___ Data for processing

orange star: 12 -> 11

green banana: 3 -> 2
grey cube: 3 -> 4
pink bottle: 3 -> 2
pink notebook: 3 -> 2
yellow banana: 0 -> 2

______
___ Data for processing

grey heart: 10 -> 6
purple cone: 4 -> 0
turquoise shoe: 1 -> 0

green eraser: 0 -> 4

______
___ Data for processing

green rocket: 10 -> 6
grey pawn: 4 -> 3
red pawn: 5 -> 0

______

• _Task instructions_: Write down, word for word, the lines above from the one containing "pink bottle: 3 -> 2" through the one containing "yellow banana: 0 -> 2", both ends included.

• _Written response_:
pink bottle: 3 -> 2
pink notebook: 3 -> 2
yellow banana: 0 -> 2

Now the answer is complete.